## REQUIREMENT
Leaving out the pictures, print exactly the lines from the one holding "white phone: 6 -> 5" to the last line of the entries below, both included, and nothing more.

## RECORDED INFORMATION
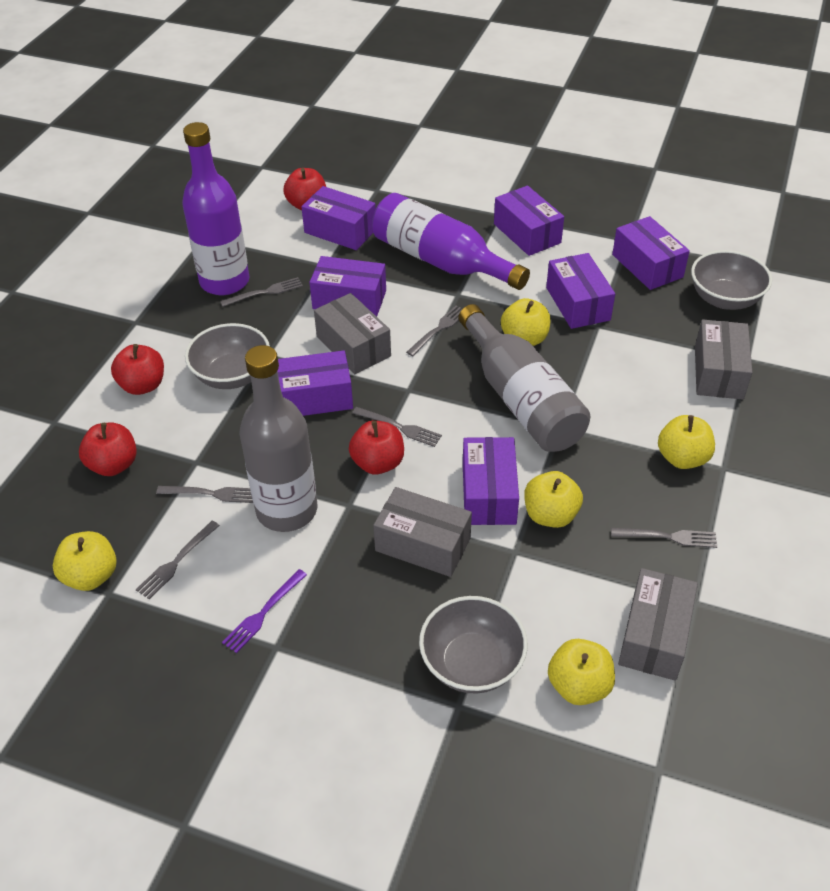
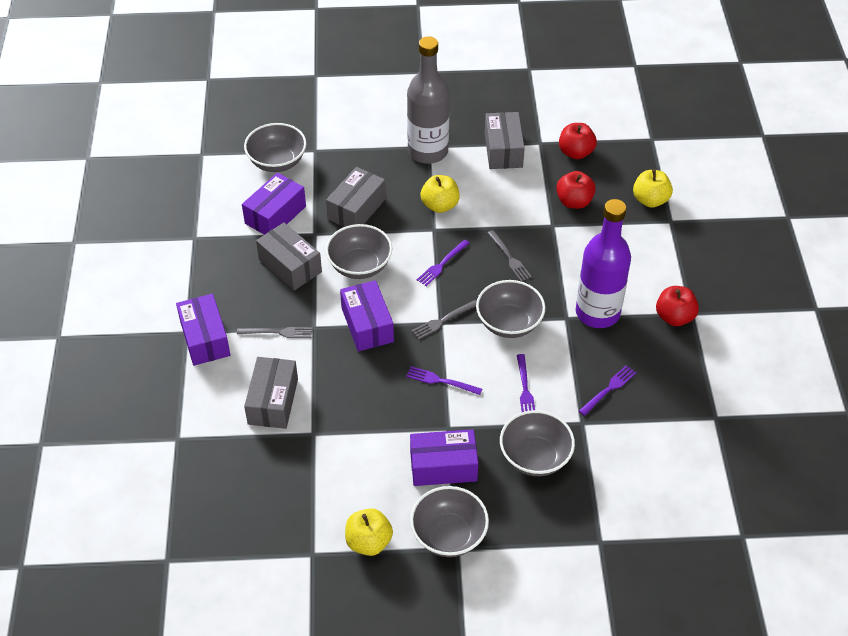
grey bottle: 2 -> 1
grey bowl: 3 -> 5
grey fork: 6 -> 3
purple bottle: 2 -> 1
purple box: 7 -> 4
purple fork: 1 -> 4
red apple: 4 -> 3
yellow apple: 5 -> 3

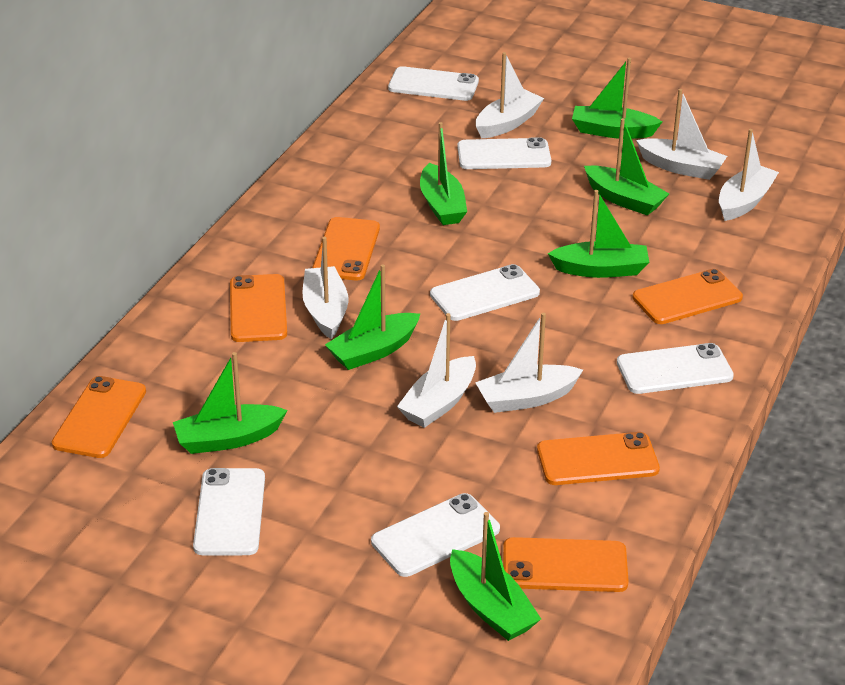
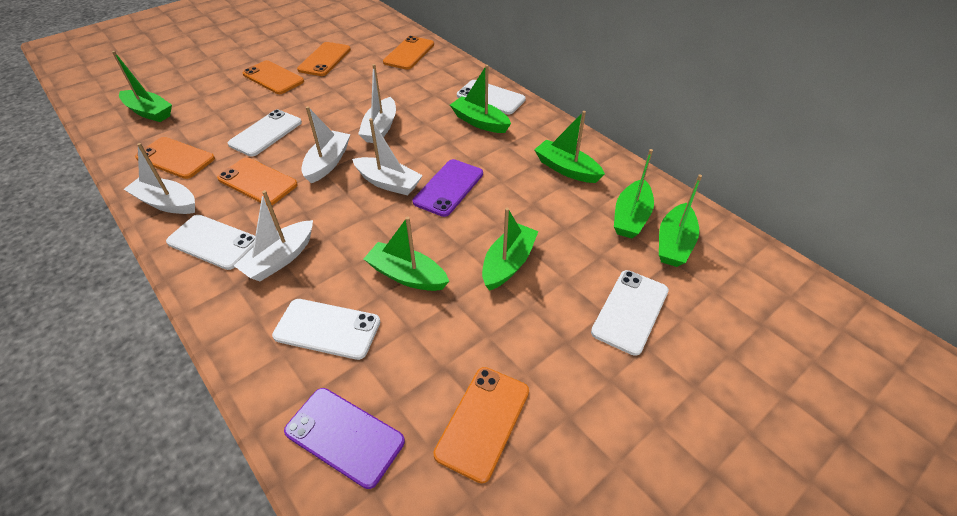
purple phone: 0 -> 2
white boat: 6 -> 5
white phone: 6 -> 5

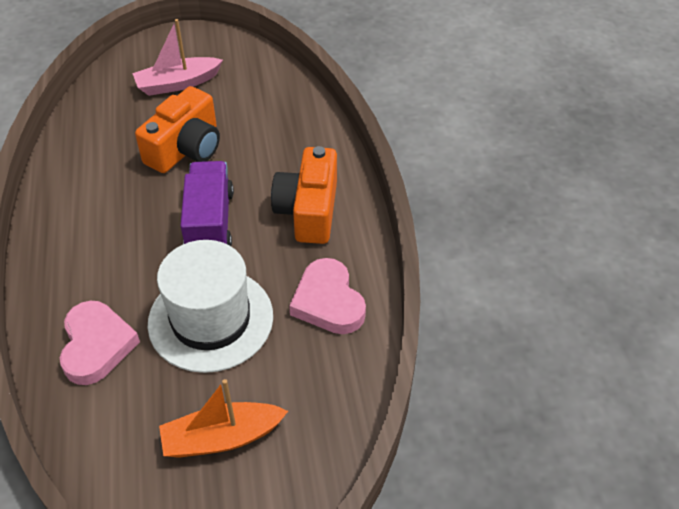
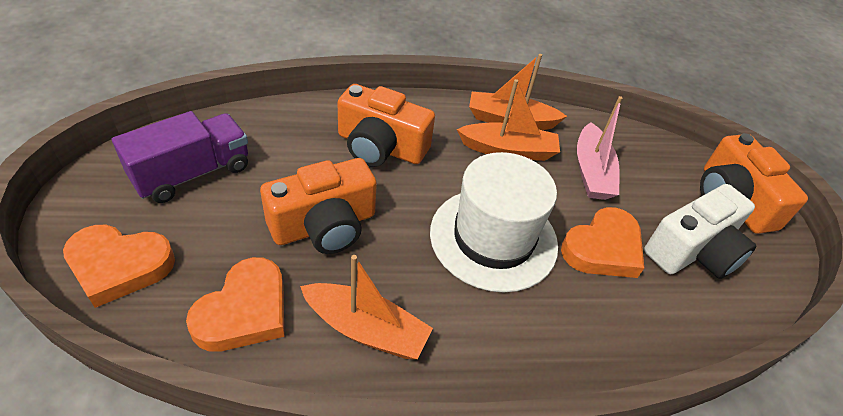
orange boat: 1 -> 3
orange camera: 2 -> 3
orange heart: 0 -> 3
pink heart: 2 -> 0
white camera: 0 -> 1

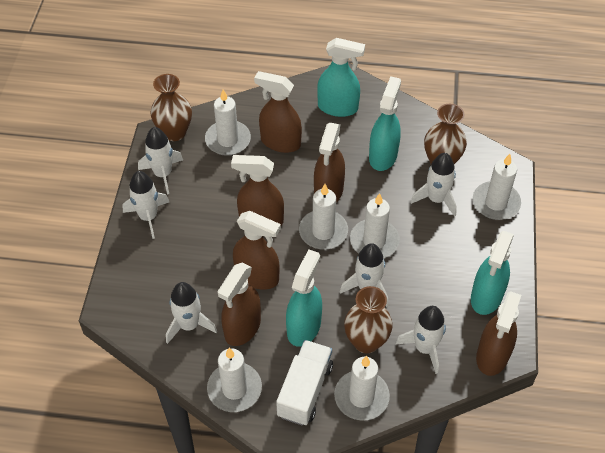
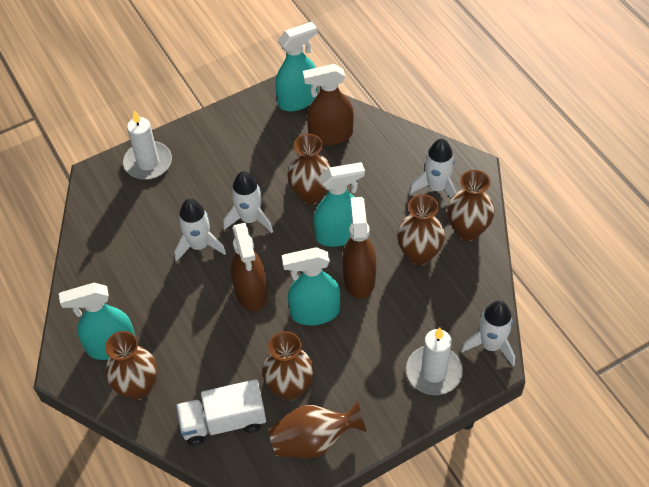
brown spray bottle: 6 -> 3
brown vase: 3 -> 6
white candle: 6 -> 2
white rocket: 6 -> 4

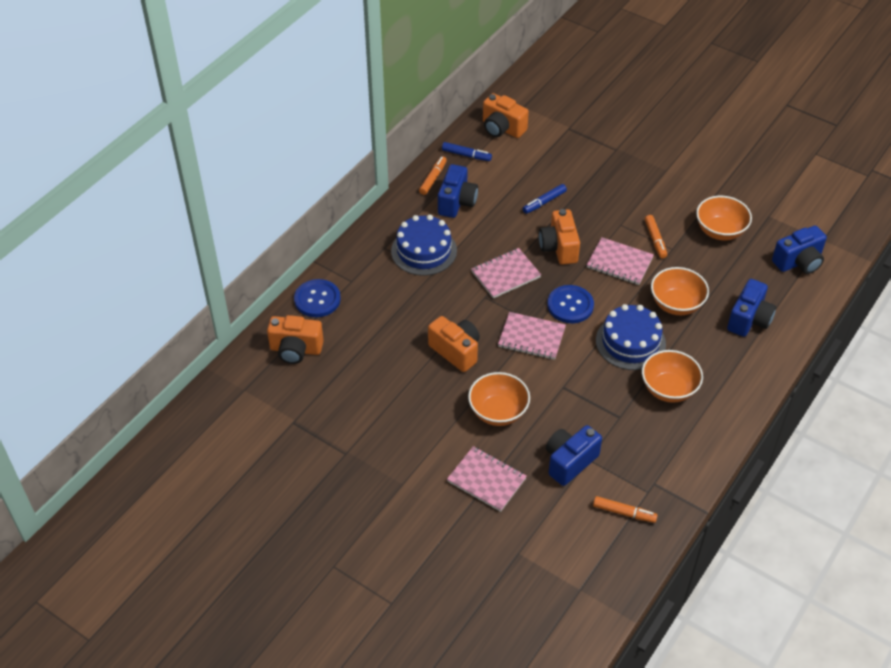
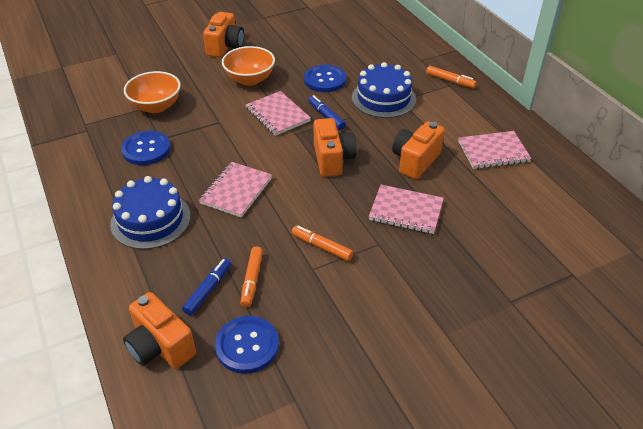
blue button: 2 -> 3
blue camera: 4 -> 0
orange bowl: 4 -> 2

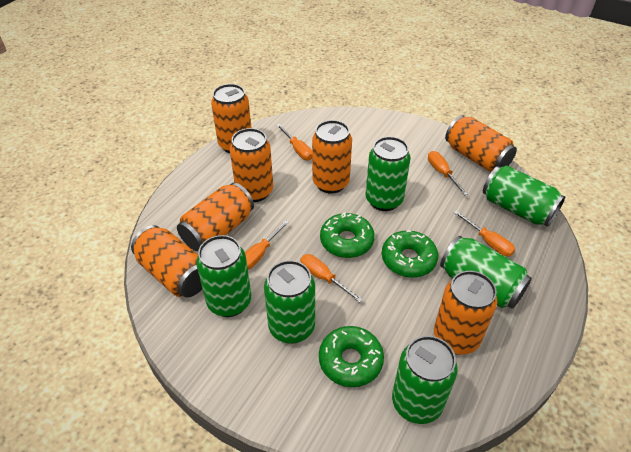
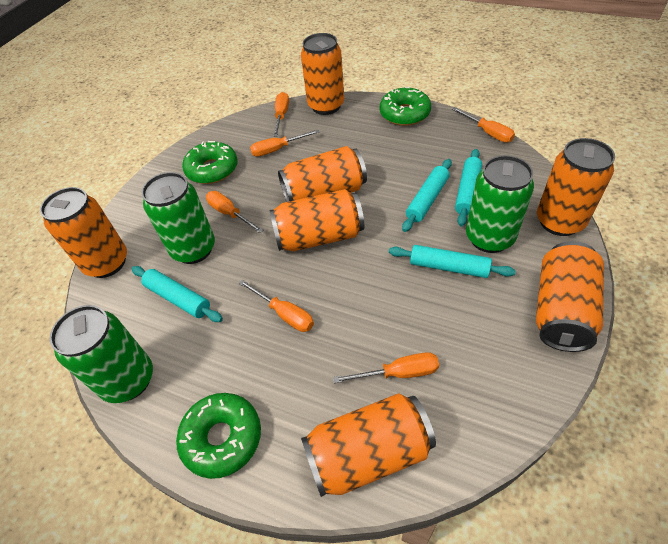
green can: 6 -> 3
orange screwdriver: 5 -> 6
turquoise rolling pin: 0 -> 4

## THE ANSWER
white phone: 6 -> 5

orange boat: 1 -> 3
orange camera: 2 -> 3
orange heart: 0 -> 3
pink heart: 2 -> 0
white camera: 0 -> 1

brown spray bottle: 6 -> 3
brown vase: 3 -> 6
white candle: 6 -> 2
white rocket: 6 -> 4

blue button: 2 -> 3
blue camera: 4 -> 0
orange bowl: 4 -> 2

green can: 6 -> 3
orange screwdriver: 5 -> 6
turquoise rolling pin: 0 -> 4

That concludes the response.